====== PROVIDED RECORDS
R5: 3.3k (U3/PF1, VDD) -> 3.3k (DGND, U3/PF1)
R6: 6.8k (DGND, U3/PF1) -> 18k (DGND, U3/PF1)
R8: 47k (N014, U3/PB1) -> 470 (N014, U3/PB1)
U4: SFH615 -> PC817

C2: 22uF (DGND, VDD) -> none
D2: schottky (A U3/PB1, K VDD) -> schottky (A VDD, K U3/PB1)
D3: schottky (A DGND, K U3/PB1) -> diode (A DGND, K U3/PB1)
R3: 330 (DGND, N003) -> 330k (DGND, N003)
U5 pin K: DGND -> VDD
============
→ PROBLEM REQUIREMENTS
The complete listing is to be repeated word for word.

→ OUTPUT BELOW
R5: 3.3k (U3/PF1, VDD) -> 3.3k (DGND, U3/PF1)
R6: 6.8k (DGND, U3/PF1) -> 18k (DGND, U3/PF1)
R8: 47k (N014, U3/PB1) -> 470 (N014, U3/PB1)
U4: SFH615 -> PC817

C2: 22uF (DGND, VDD) -> none
D2: schottky (A U3/PB1, K VDD) -> schottky (A VDD, K U3/PB1)
D3: schottky (A DGND, K U3/PB1) -> diode (A DGND, K U3/PB1)
R3: 330 (DGND, N003) -> 330k (DGND, N003)
U5 pin K: DGND -> VDD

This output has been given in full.